◆ **EXERCISE PROMPT**
Print, word for word, the opening line of the data below and every line after it through the line that contains "blue cactus [873,590,946,664]", but not the pictures.

◆ **INFORMATION SUPPLIED**
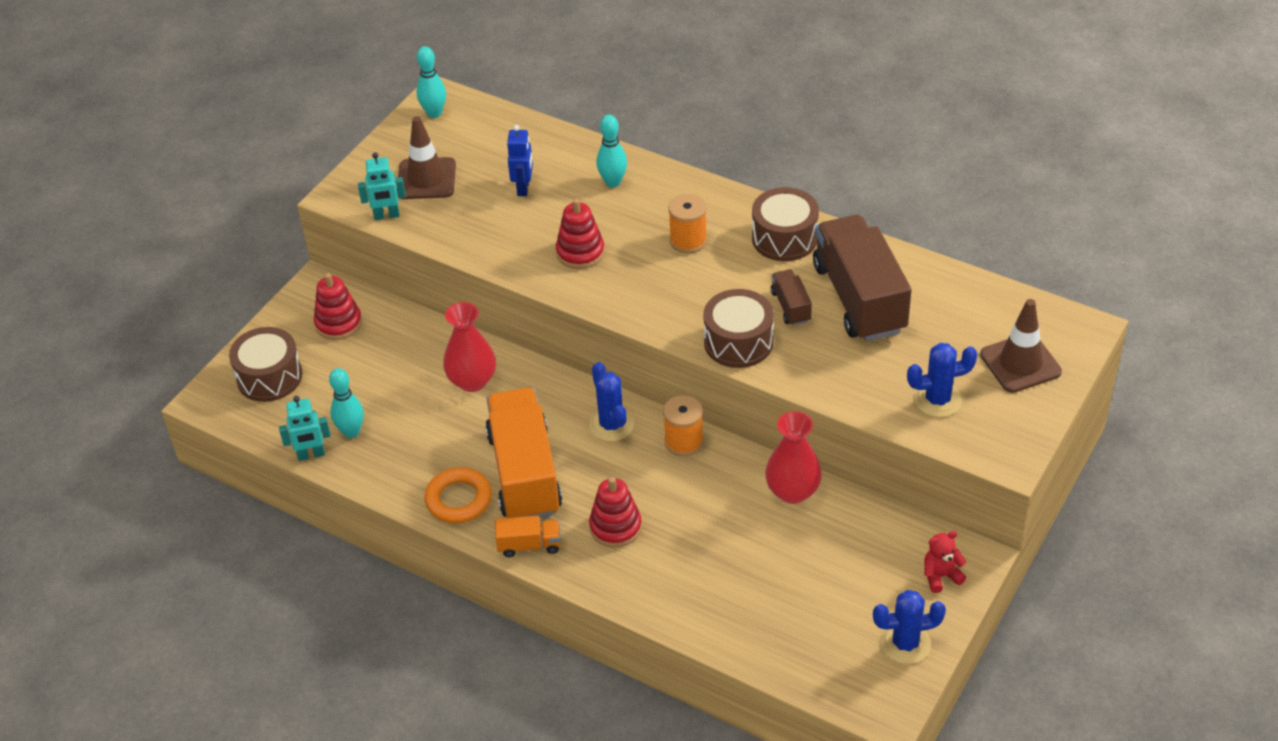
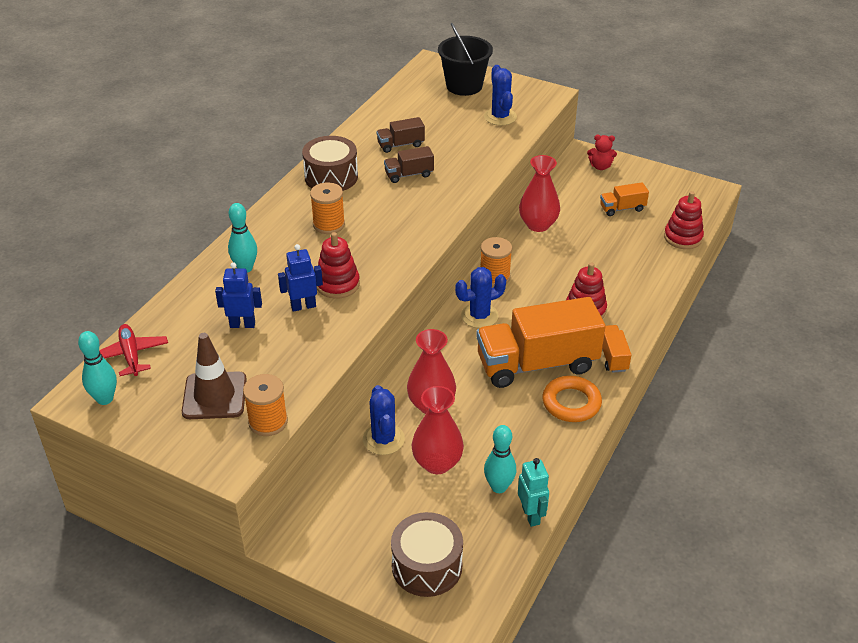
camera: 95 degrees left, 5 degrees down
red stacking toy [314,273,362,340] -> red stacking toy moved to [664,191,704,249]
turquoise robot [358,152,406,220] -> orange spool [243,374,288,436]
brown drum [703,289,774,368] -> none
brown truck [813,215,912,341] -> brown truck [376,117,425,153], size x0.45
blue cactus [873,590,946,664] -> blue cactus moved to [363,385,405,455]
red teddy bear [924,531,966,593] -> red teddy bear turned 60 degrees counterclockwise [587,135,617,170]
brown traffic cone [980,299,1062,393] -> black bucket [438,23,493,96]
none -> red plane [99,324,168,376]
none -> blue robot [278,244,323,312]
none -> red vase [412,386,464,474]
none -> orange truck [600,182,649,216]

◆ **RESULT OF THIS EXERCISE**
camera: 95 degrees left, 5 degrees down
red stacking toy [314,273,362,340] -> red stacking toy moved to [664,191,704,249]
turquoise robot [358,152,406,220] -> orange spool [243,374,288,436]
brown drum [703,289,774,368] -> none
brown truck [813,215,912,341] -> brown truck [376,117,425,153], size x0.45
blue cactus [873,590,946,664] -> blue cactus moved to [363,385,405,455]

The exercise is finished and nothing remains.